Filter the listing so that only lines with the word "orange" remain.

* * *

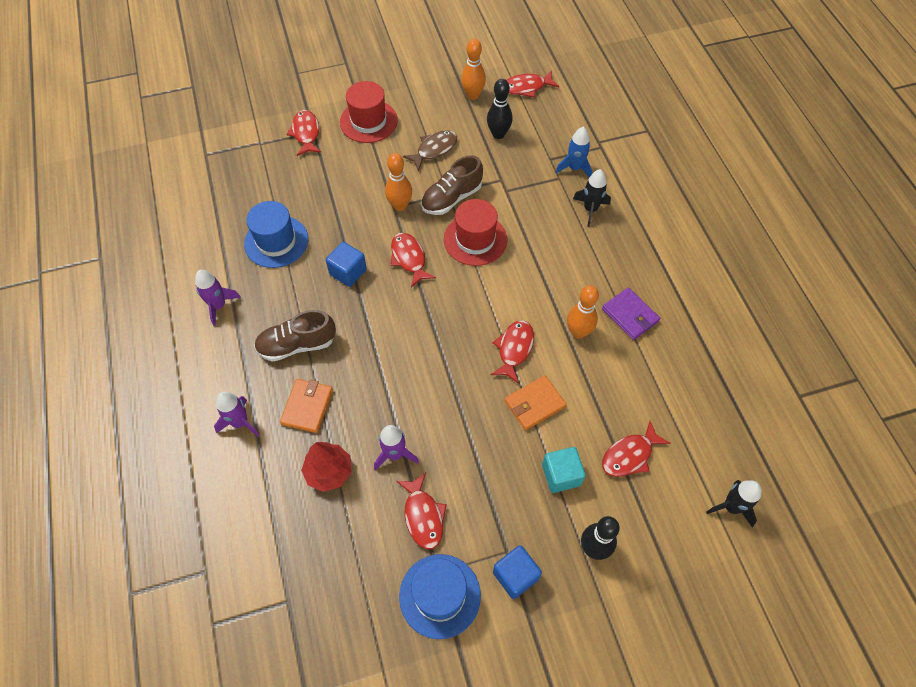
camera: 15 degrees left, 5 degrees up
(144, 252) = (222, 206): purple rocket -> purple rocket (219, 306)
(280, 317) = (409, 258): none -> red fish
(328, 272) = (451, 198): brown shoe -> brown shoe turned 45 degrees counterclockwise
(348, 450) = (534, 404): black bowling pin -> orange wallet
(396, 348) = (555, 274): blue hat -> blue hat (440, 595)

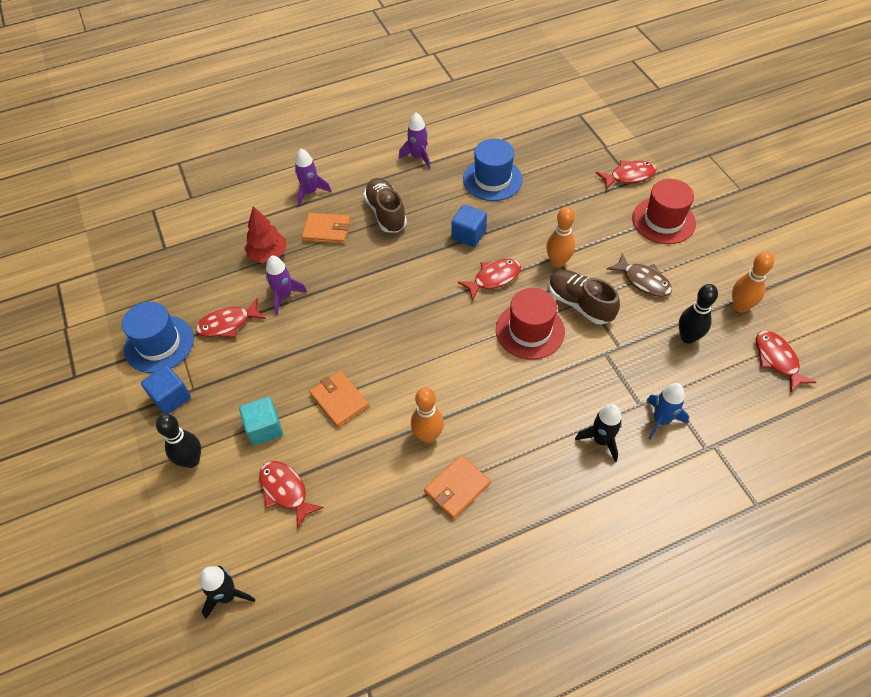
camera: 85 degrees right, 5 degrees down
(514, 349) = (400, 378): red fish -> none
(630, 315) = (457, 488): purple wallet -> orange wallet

* * *

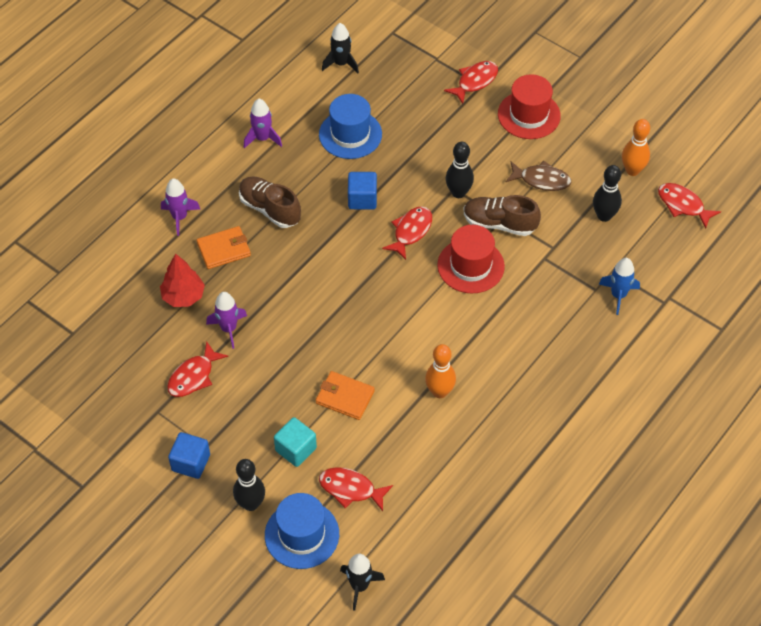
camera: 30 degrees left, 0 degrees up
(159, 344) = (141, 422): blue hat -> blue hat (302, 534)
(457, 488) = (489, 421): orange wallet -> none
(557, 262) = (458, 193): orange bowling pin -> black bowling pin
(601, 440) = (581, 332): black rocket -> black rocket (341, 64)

* * *

Output of the task:
(348, 450) = (534, 404): black bowling pin -> orange wallet
(630, 315) = (457, 488): purple wallet -> orange wallet
(457, 488) = (489, 421): orange wallet -> none
(557, 262) = (458, 193): orange bowling pin -> black bowling pin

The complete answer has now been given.